(Coordinate-based change listings)
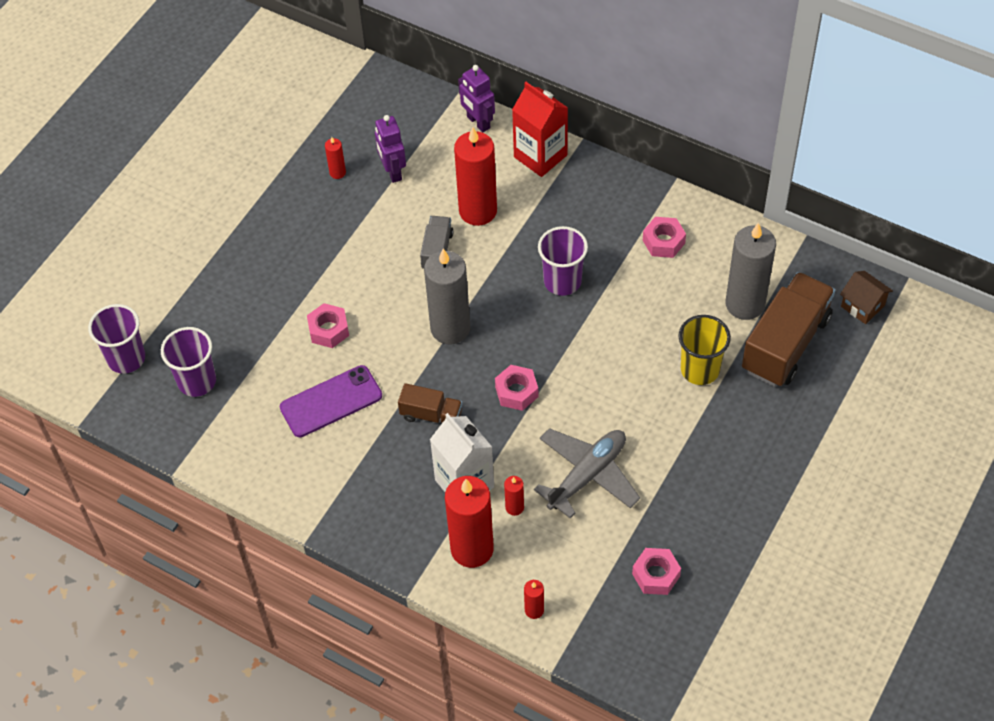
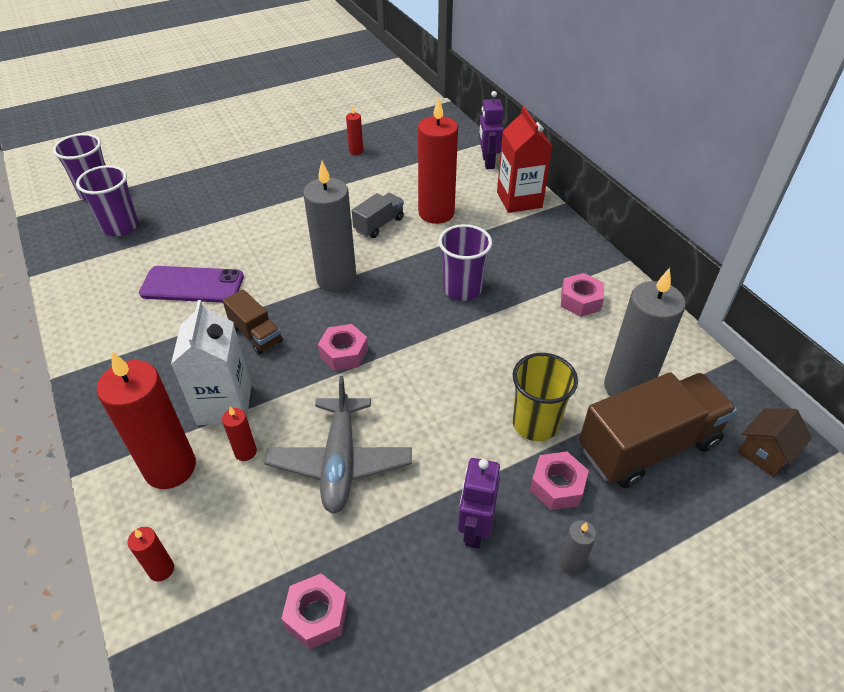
camera: 30 degrees right, 10 degrees down
(328, 330) = (245, 238): pink nut -> pink nut (557, 486)
(392, 171) = (395, 165): purple robot -> purple robot (474, 529)
(587, 475) = (340, 462): grey plane -> grey plane turned 105 degrees clockwise
(785, 454) = (571, 563): none -> grey candle
(862, 306) = (765, 453): brown house -> brown house turned 60 degrees clockwise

Your instructions -
Check the entries above line by line and return each one containing the word "degrees".

Response to the exercise -
camera: 30 degrees right, 10 degrees down
(587, 475) = (340, 462): grey plane -> grey plane turned 105 degrees clockwise
(862, 306) = (765, 453): brown house -> brown house turned 60 degrees clockwise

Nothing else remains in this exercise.